━━━ Exercise material

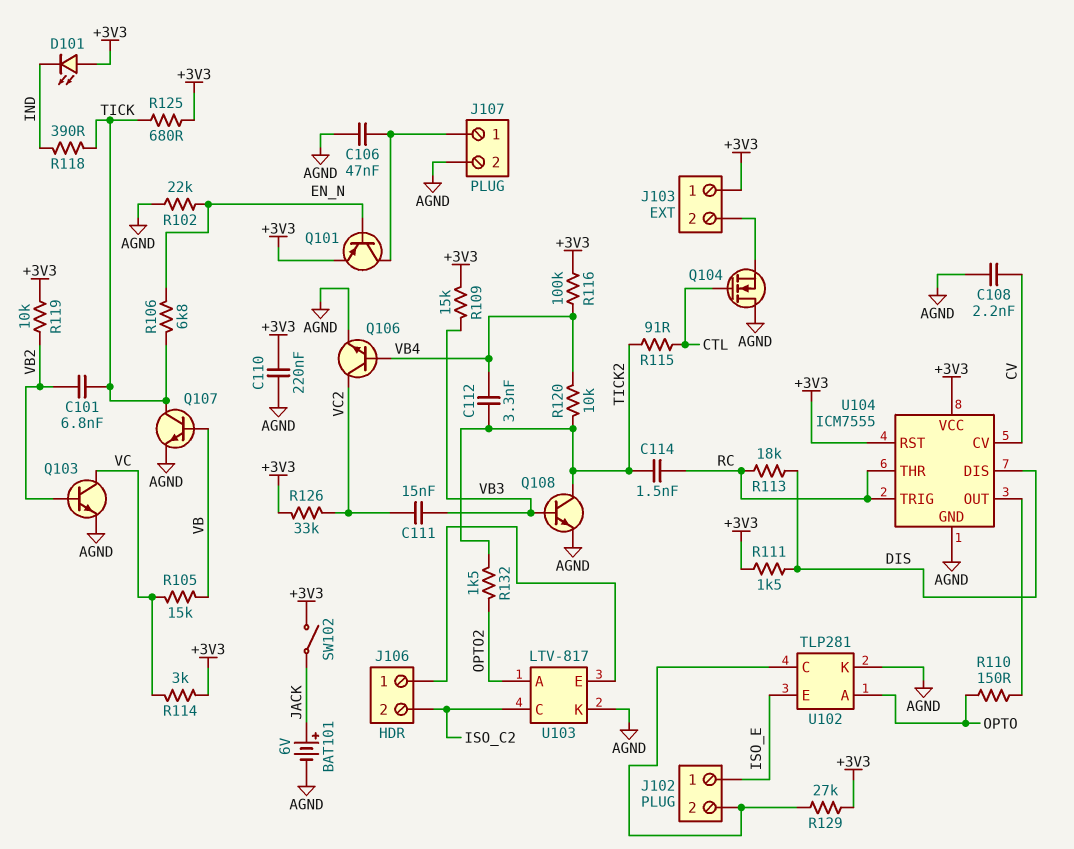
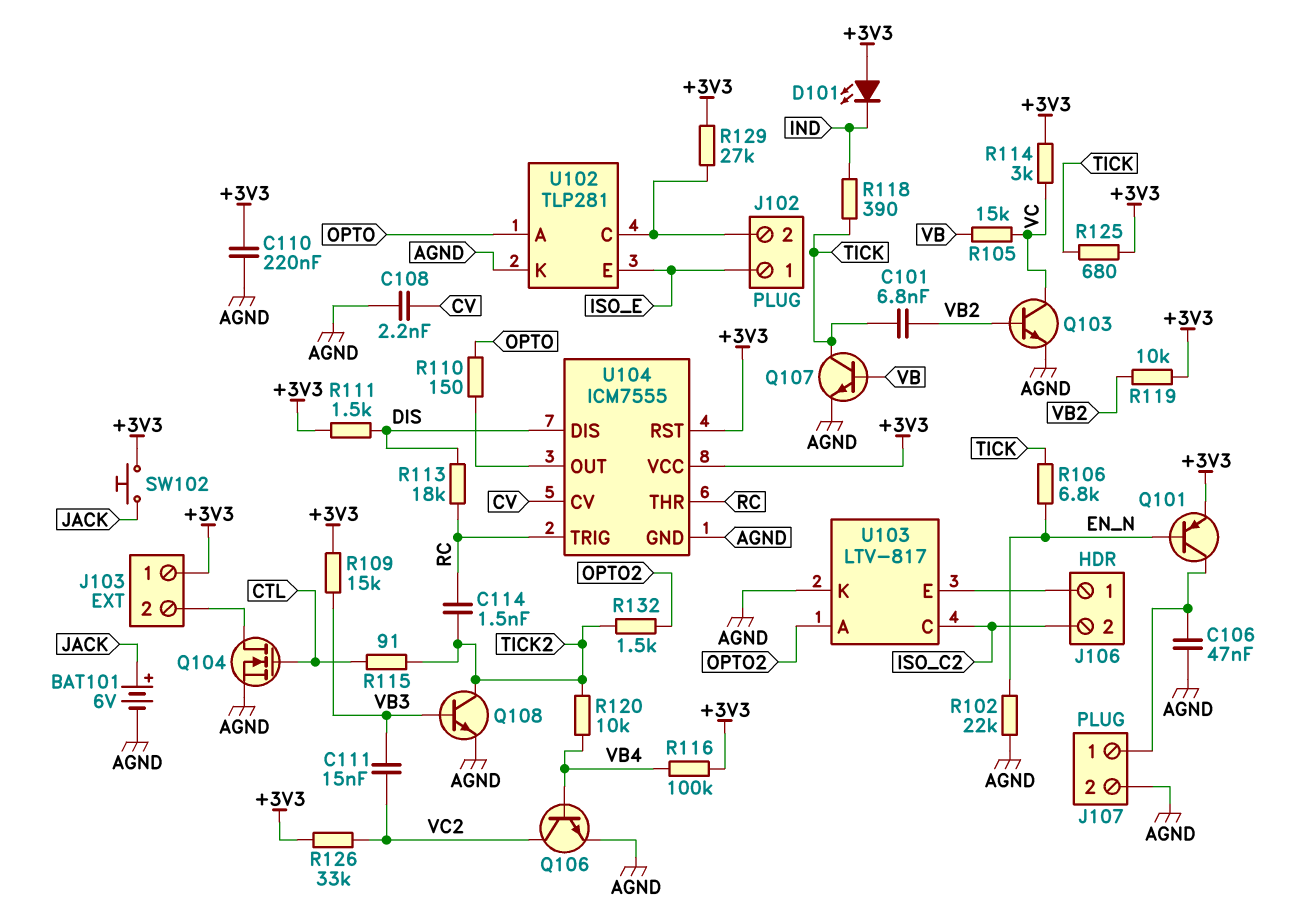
C112: 3.3nF (TICK2, VB4) -> none
Q104: NMOS (G CTL, D AGND, S J103/2) -> NMOS (G CTL, D J103/2, S AGND)
SW102: switch (+3V3, JACK) -> button (+3V3, JACK)

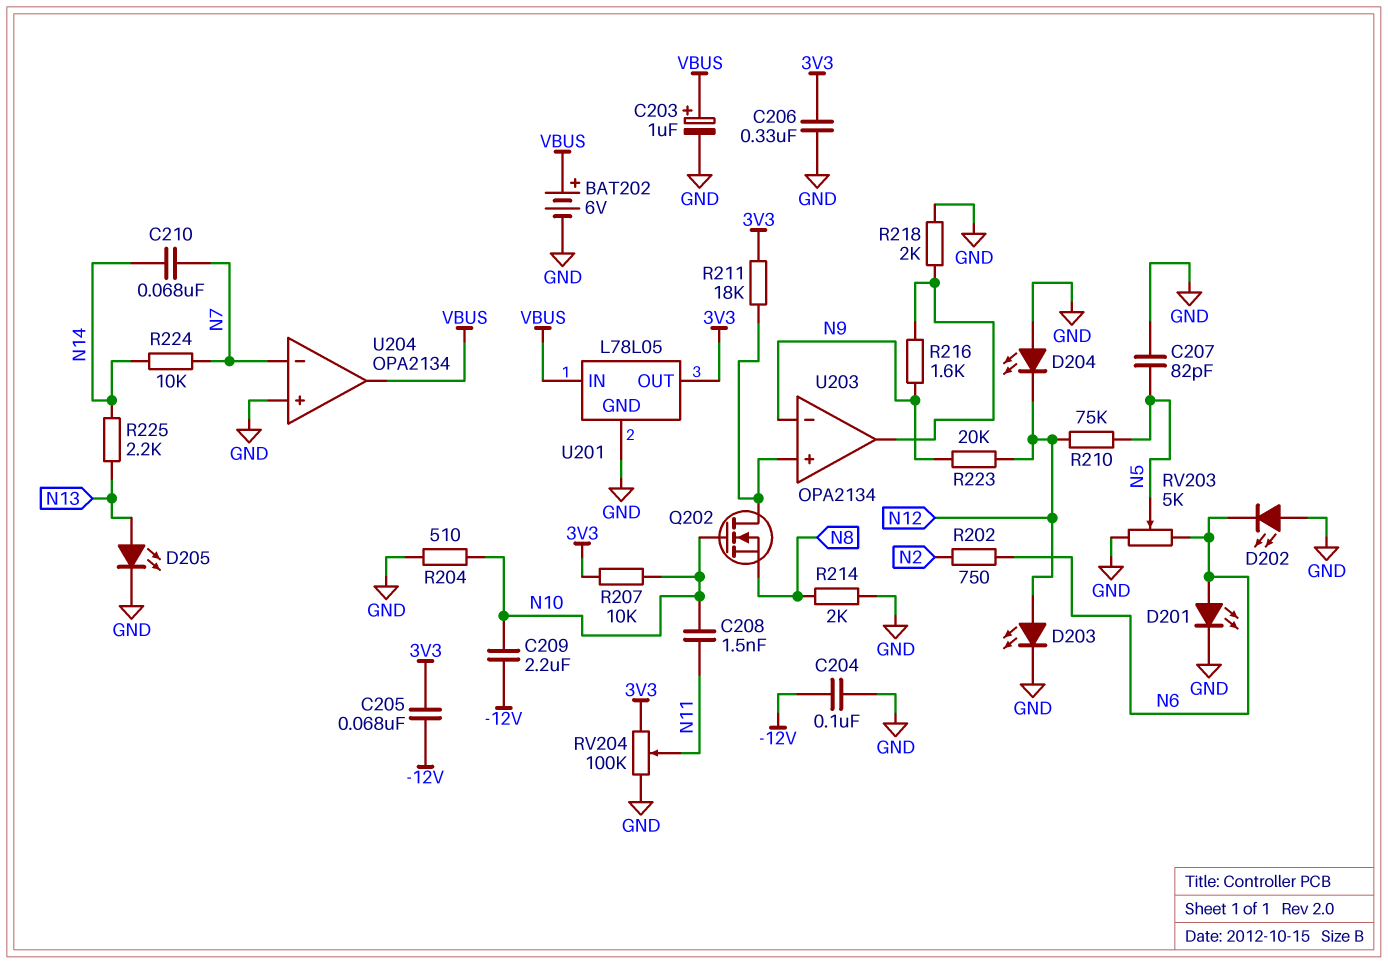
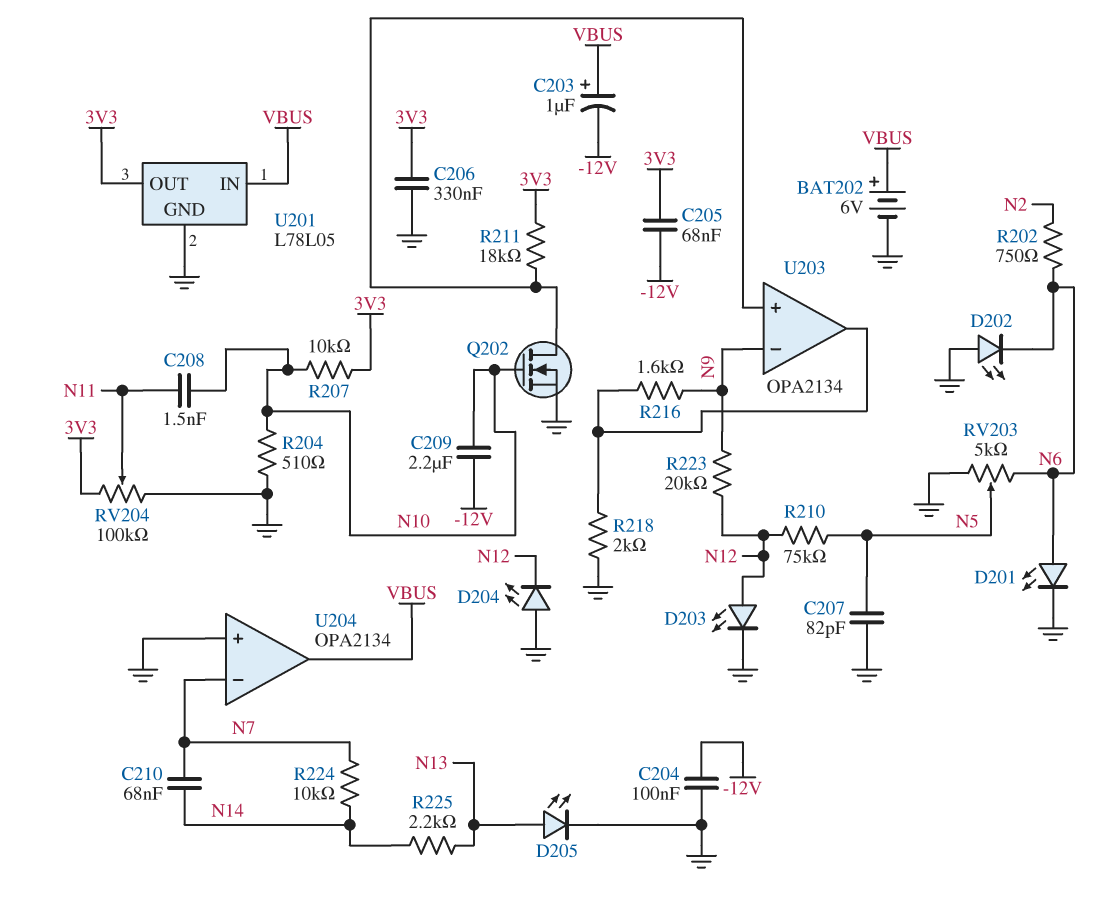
C203: 1uF (plus VBUS, minus GND) -> 1uF (plus VBUS, minus -12V)
Q202: NMOS (G N10, D U203/in+, S N8) -> NMOS (G N10, D U203/in+, S GND)
R214: 2k (GND, N8) -> none

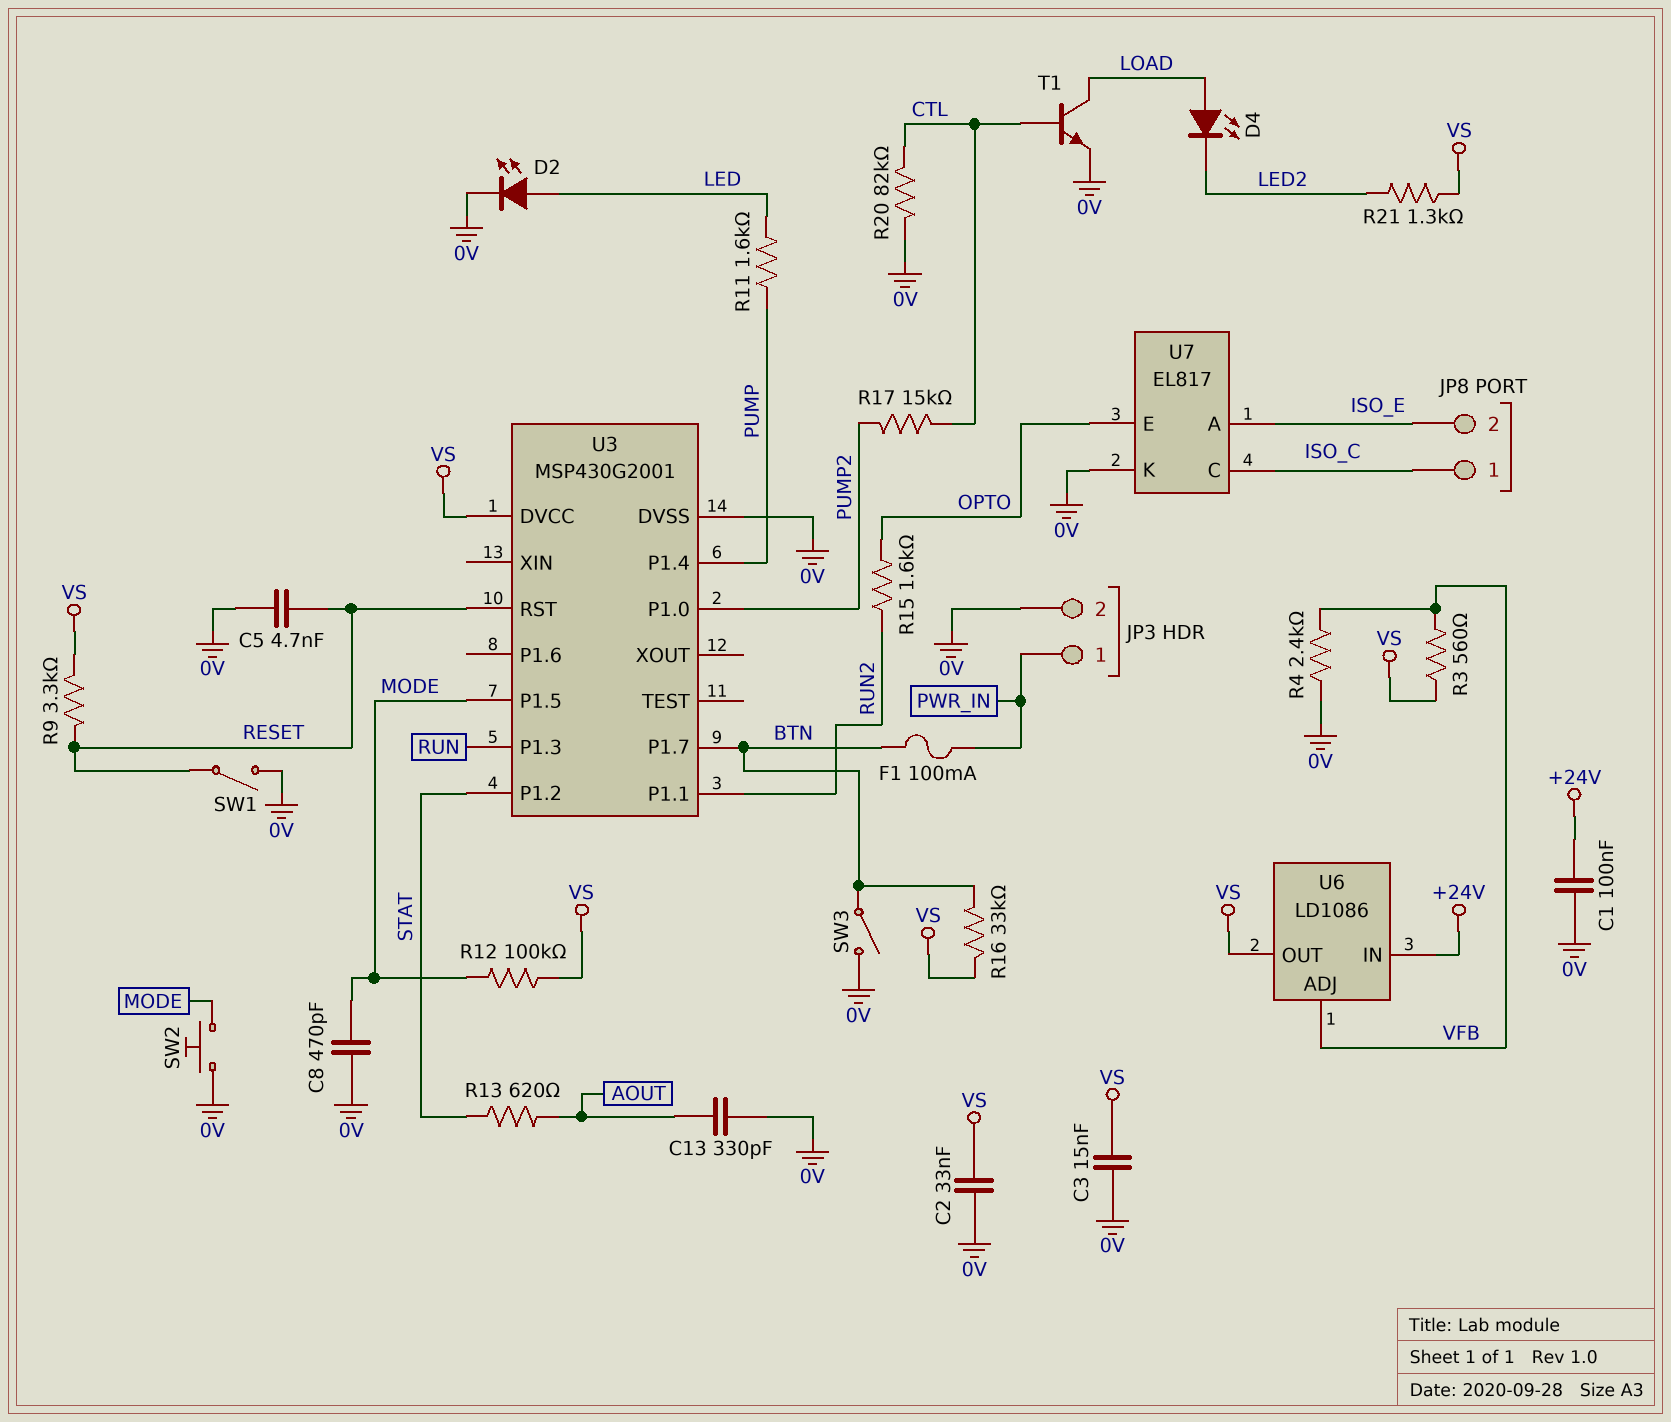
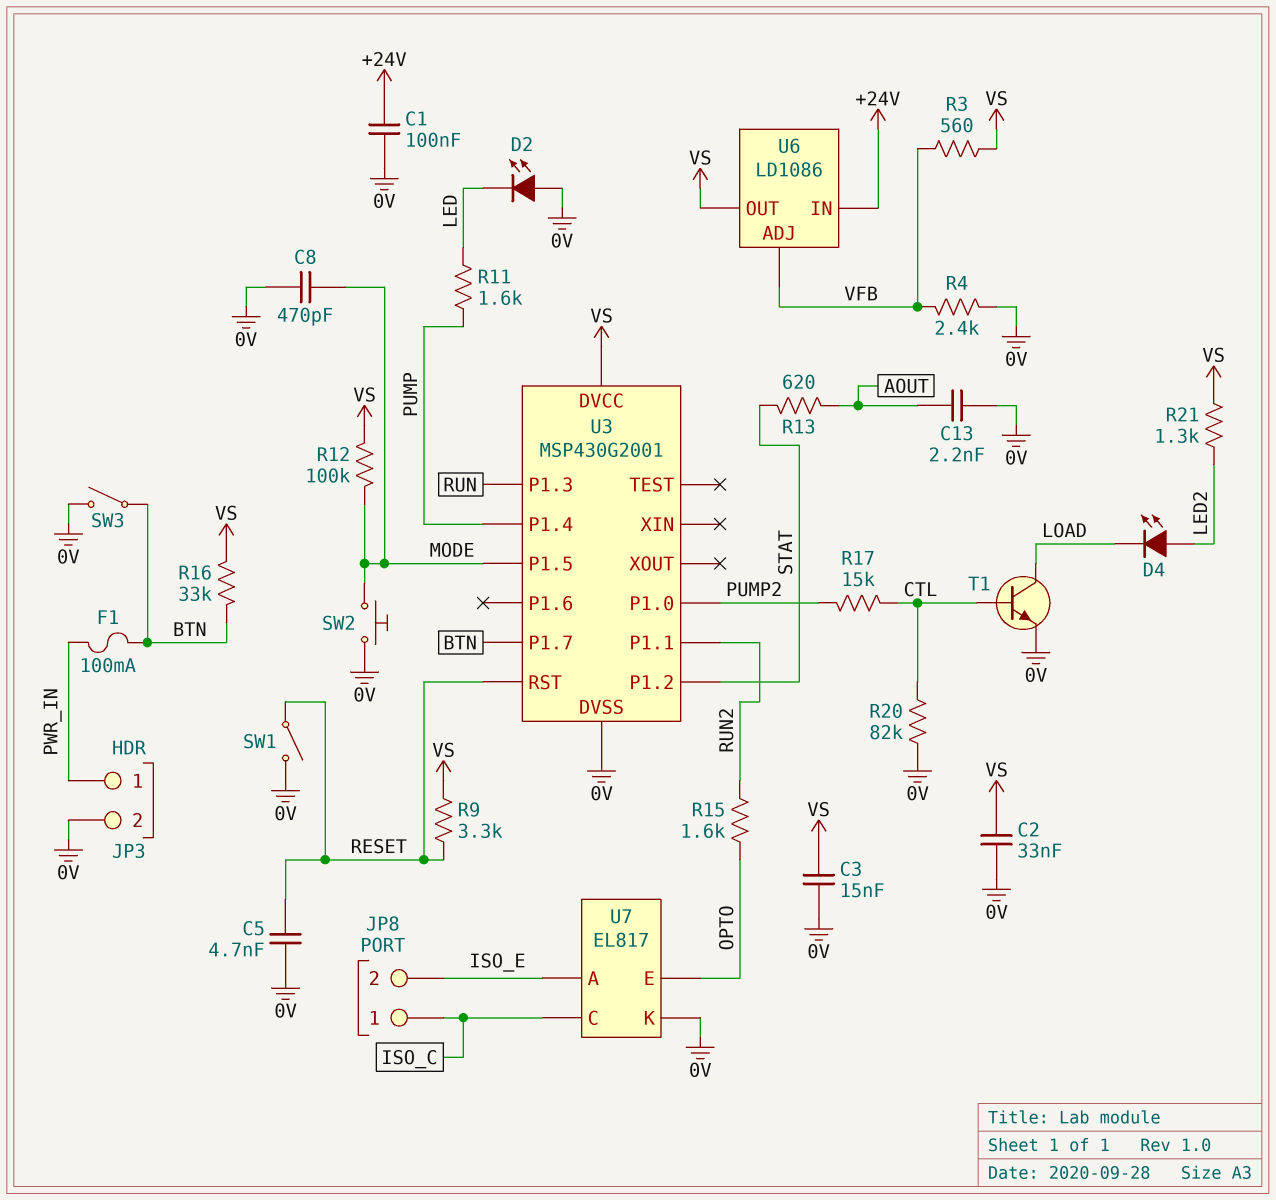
C13: 330pF (0V, AOUT) -> 2.2nF (0V, AOUT)
D2: LED (A LED, K 0V) -> LED (A 0V, K LED)
D4: LED (A LOAD, K LED2) -> LED (A LED2, K LOAD)

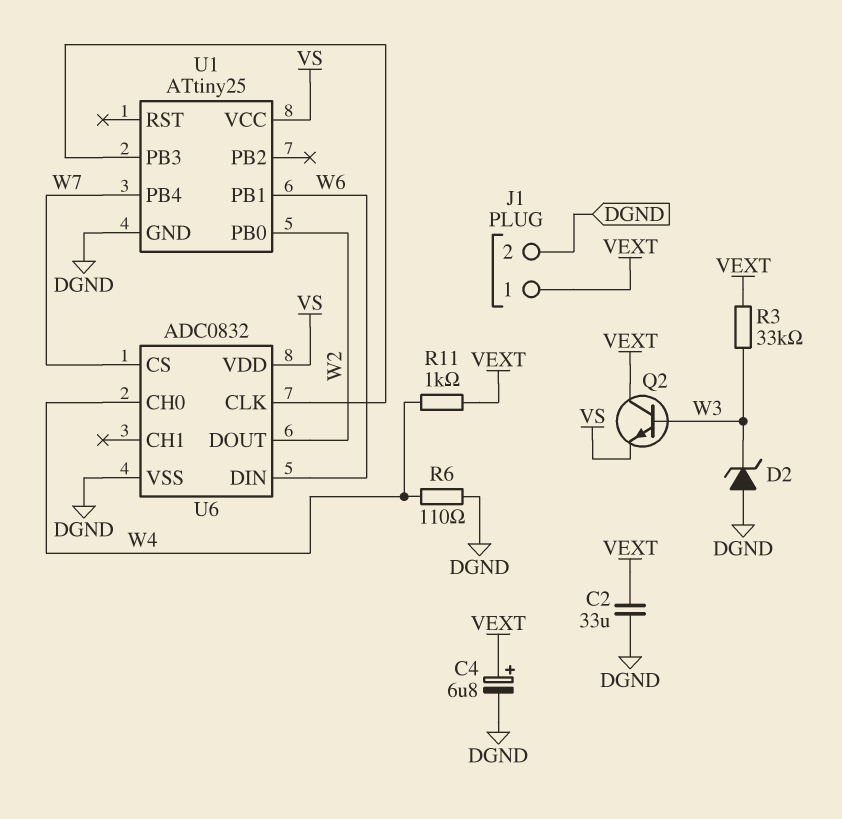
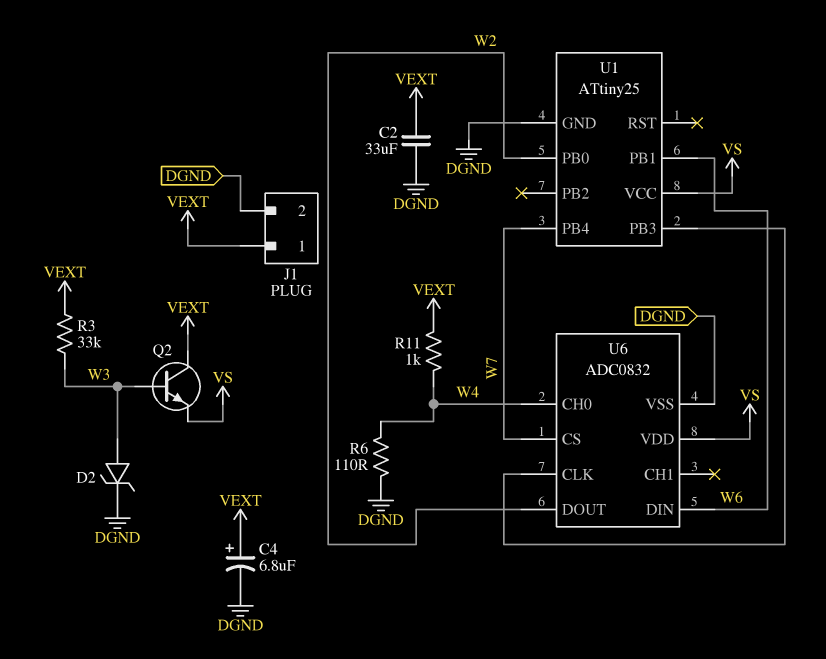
D2: zener (A DGND, K W3) -> zener (A W3, K DGND)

━━━━━━

Task statement: Output an exact copy of the material, with the pictures removed.

Reply:
C112: 3.3nF (TICK2, VB4) -> none
Q104: NMOS (G CTL, D AGND, S J103/2) -> NMOS (G CTL, D J103/2, S AGND)
SW102: switch (+3V3, JACK) -> button (+3V3, JACK)

C203: 1uF (plus VBUS, minus GND) -> 1uF (plus VBUS, minus -12V)
Q202: NMOS (G N10, D U203/in+, S N8) -> NMOS (G N10, D U203/in+, S GND)
R214: 2k (GND, N8) -> none

C13: 330pF (0V, AOUT) -> 2.2nF (0V, AOUT)
D2: LED (A LED, K 0V) -> LED (A 0V, K LED)
D4: LED (A LOAD, K LED2) -> LED (A LED2, K LOAD)

D2: zener (A DGND, K W3) -> zener (A W3, K DGND)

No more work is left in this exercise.